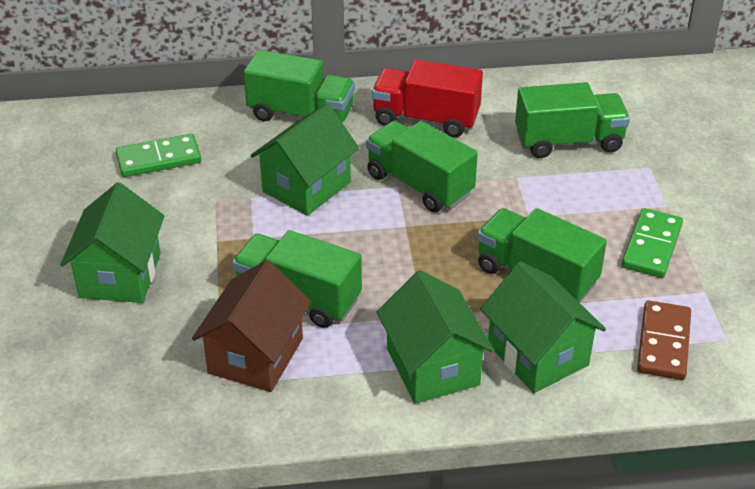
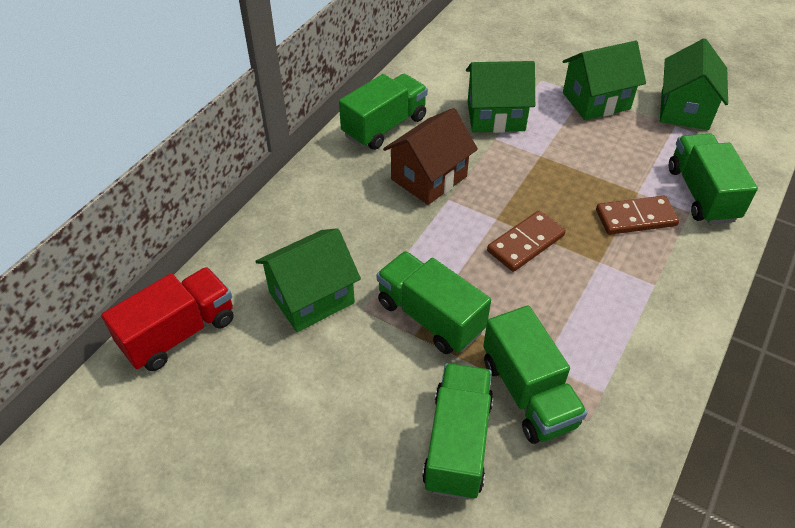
brown domino: 1 -> 2
green domino: 2 -> 0

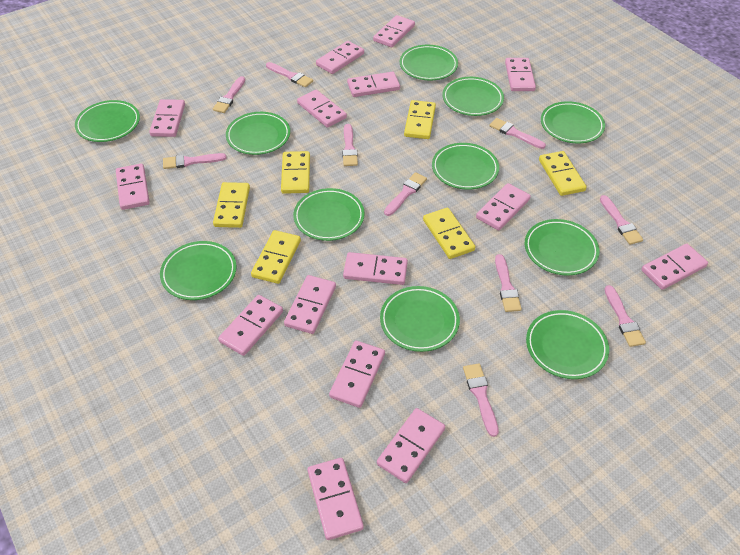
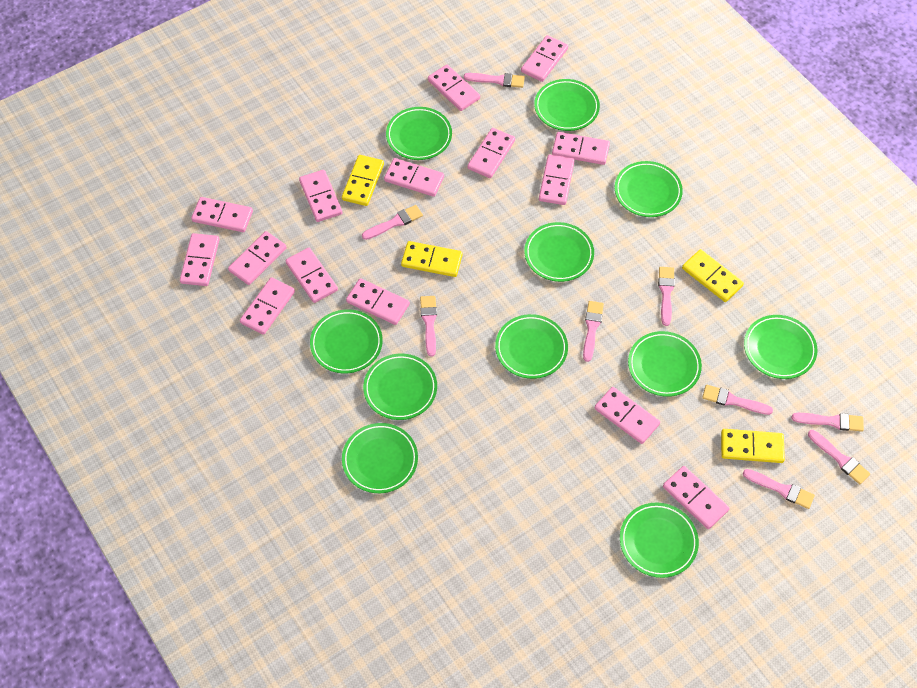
pink brush: 10 -> 9
yellow domino: 6 -> 4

Problem statement:
Copy the listing verbatim, omitting images.

Answer to the exercise:
brown domino: 1 -> 2
green domino: 2 -> 0

pink brush: 10 -> 9
yellow domino: 6 -> 4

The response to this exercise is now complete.